*** Opening Task data ***

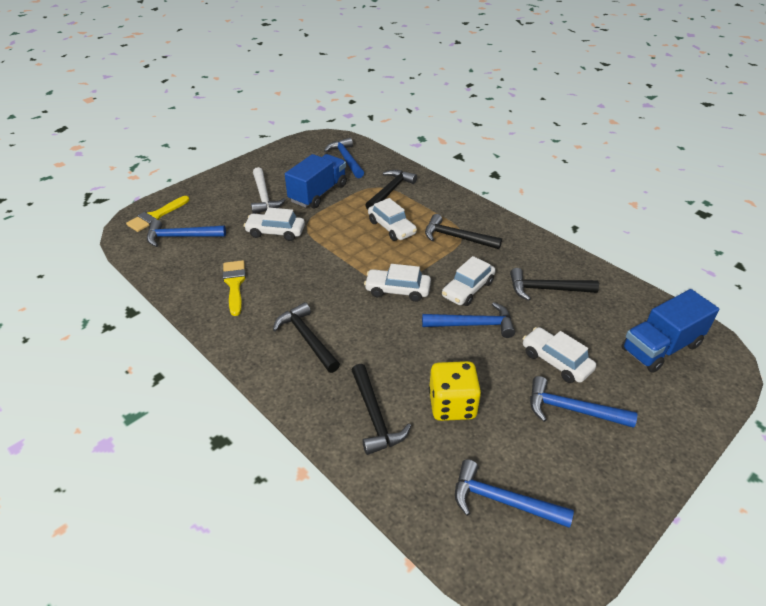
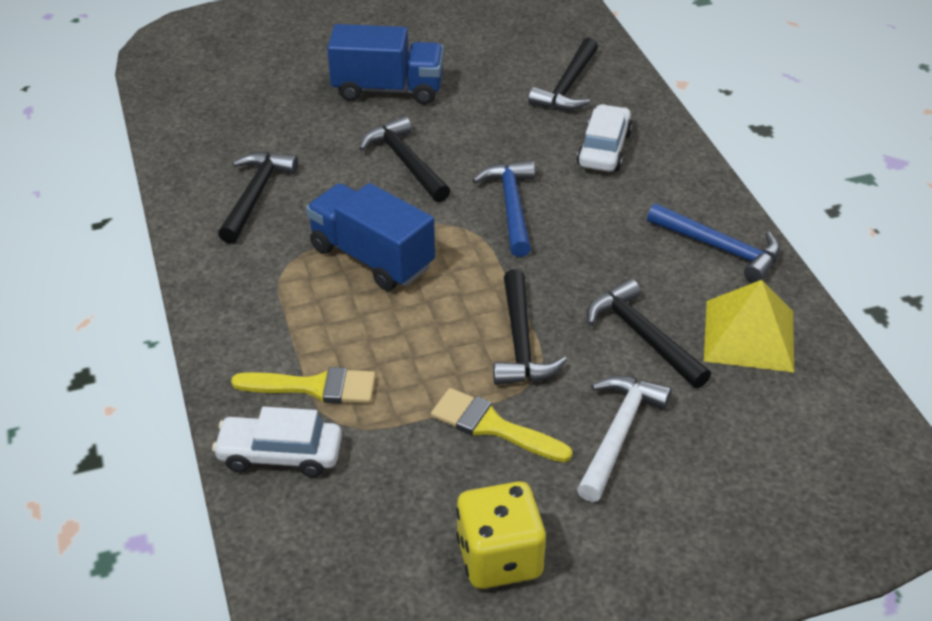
blue hammer: 5 -> 2
white car: 5 -> 2
yellow pyramid: 0 -> 1

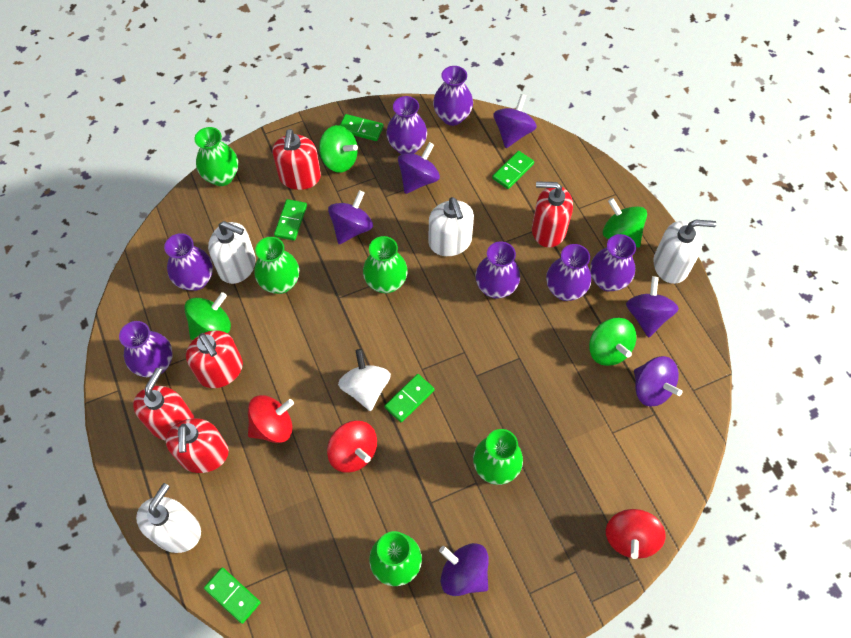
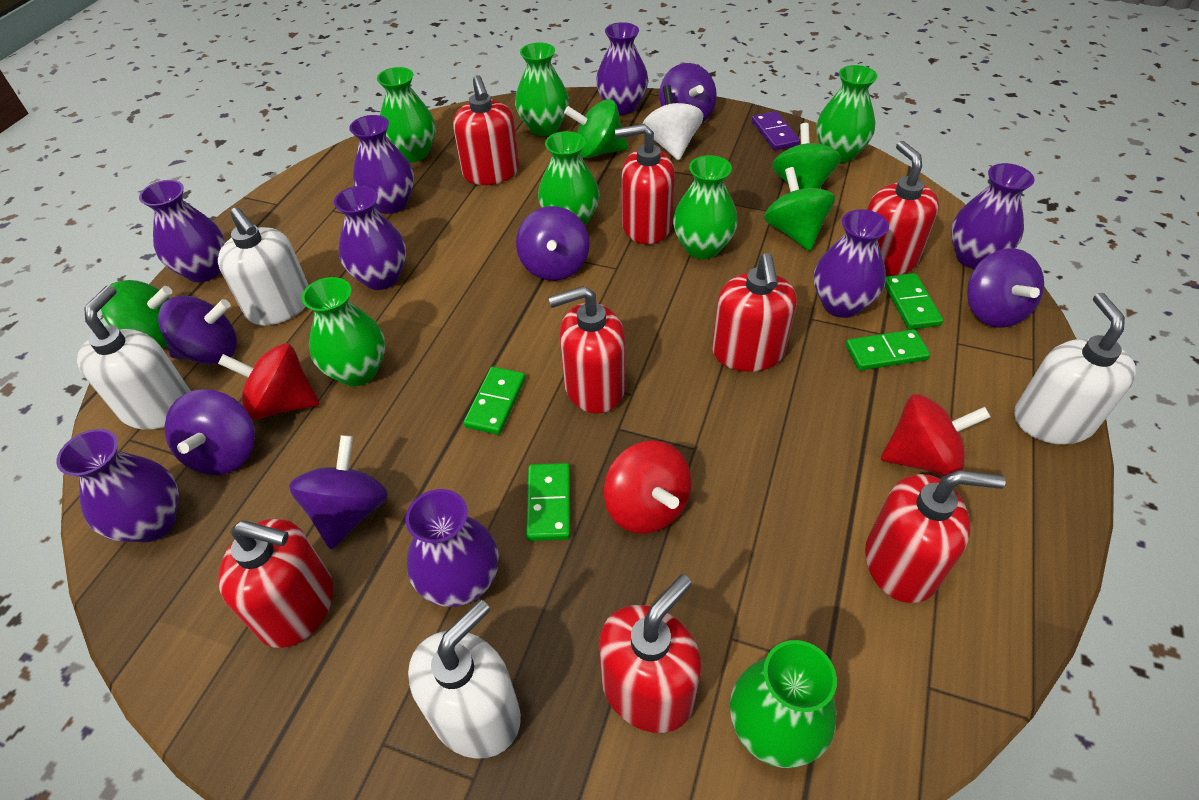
green domino: 5 -> 4
green vase: 5 -> 7
purple domino: 0 -> 1
purple vase: 7 -> 8
red soap dispenser: 5 -> 8

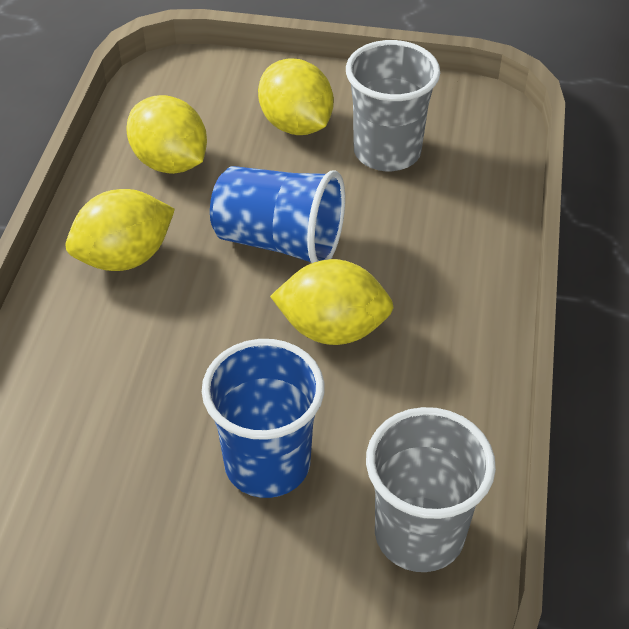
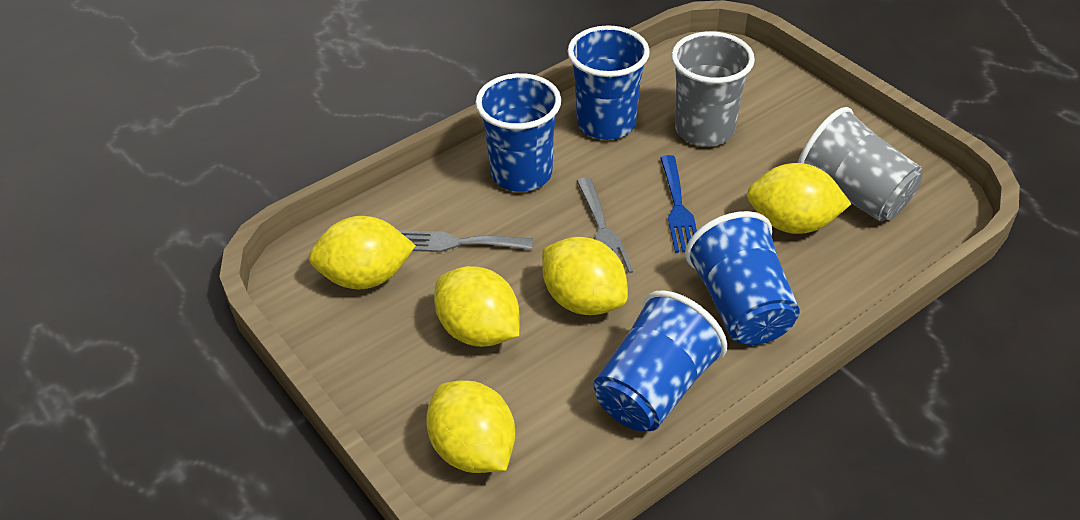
blue cup: 2 -> 4
blue fork: 0 -> 1
grey fork: 0 -> 2
yellow lemon: 4 -> 5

*** Closing Task data ***

_Assigned task_: Please repeat the records above exactly, leaving every picture out.

_Result of the exercise_:
blue hammer: 5 -> 2
white car: 5 -> 2
yellow pyramid: 0 -> 1

green domino: 5 -> 4
green vase: 5 -> 7
purple domino: 0 -> 1
purple vase: 7 -> 8
red soap dispenser: 5 -> 8

blue cup: 2 -> 4
blue fork: 0 -> 1
grey fork: 0 -> 2
yellow lemon: 4 -> 5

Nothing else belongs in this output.